---------- Dataset extract

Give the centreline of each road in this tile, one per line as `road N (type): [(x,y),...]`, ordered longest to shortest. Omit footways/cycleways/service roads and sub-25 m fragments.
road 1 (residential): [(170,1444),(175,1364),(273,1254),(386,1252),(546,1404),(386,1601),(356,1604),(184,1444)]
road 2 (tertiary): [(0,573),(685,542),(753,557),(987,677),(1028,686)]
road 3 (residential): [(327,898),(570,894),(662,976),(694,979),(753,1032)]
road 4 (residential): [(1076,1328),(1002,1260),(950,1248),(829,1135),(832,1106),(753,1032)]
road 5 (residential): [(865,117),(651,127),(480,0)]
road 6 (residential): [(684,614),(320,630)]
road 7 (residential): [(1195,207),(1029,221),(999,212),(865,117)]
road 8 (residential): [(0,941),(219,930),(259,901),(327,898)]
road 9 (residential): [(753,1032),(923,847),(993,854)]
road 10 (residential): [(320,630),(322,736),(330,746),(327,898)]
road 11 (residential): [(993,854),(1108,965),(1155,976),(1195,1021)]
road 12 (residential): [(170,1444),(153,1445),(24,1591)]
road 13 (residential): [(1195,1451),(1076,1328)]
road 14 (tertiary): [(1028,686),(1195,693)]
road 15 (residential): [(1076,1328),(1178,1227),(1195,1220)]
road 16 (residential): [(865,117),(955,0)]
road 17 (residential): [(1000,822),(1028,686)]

--------------------

About this task: From the first line to the last, return the data above exactly.

Your response:
Give the centreline of each road in this tile, one per line as `road N (type): [(x,y),...]`, ordered longest to shortest. Omit footways/cycleways/service roads and sub-25 m fragments.
road 1 (residential): [(170,1444),(175,1364),(273,1254),(386,1252),(546,1404),(386,1601),(356,1604),(184,1444)]
road 2 (tertiary): [(0,573),(685,542),(753,557),(987,677),(1028,686)]
road 3 (residential): [(327,898),(570,894),(662,976),(694,979),(753,1032)]
road 4 (residential): [(1076,1328),(1002,1260),(950,1248),(829,1135),(832,1106),(753,1032)]
road 5 (residential): [(865,117),(651,127),(480,0)]
road 6 (residential): [(684,614),(320,630)]
road 7 (residential): [(1195,207),(1029,221),(999,212),(865,117)]
road 8 (residential): [(0,941),(219,930),(259,901),(327,898)]
road 9 (residential): [(753,1032),(923,847),(993,854)]
road 10 (residential): [(320,630),(322,736),(330,746),(327,898)]
road 11 (residential): [(993,854),(1108,965),(1155,976),(1195,1021)]
road 12 (residential): [(170,1444),(153,1445),(24,1591)]
road 13 (residential): [(1195,1451),(1076,1328)]
road 14 (tertiary): [(1028,686),(1195,693)]
road 15 (residential): [(1076,1328),(1178,1227),(1195,1220)]
road 16 (residential): [(865,117),(955,0)]
road 17 (residential): [(1000,822),(1028,686)]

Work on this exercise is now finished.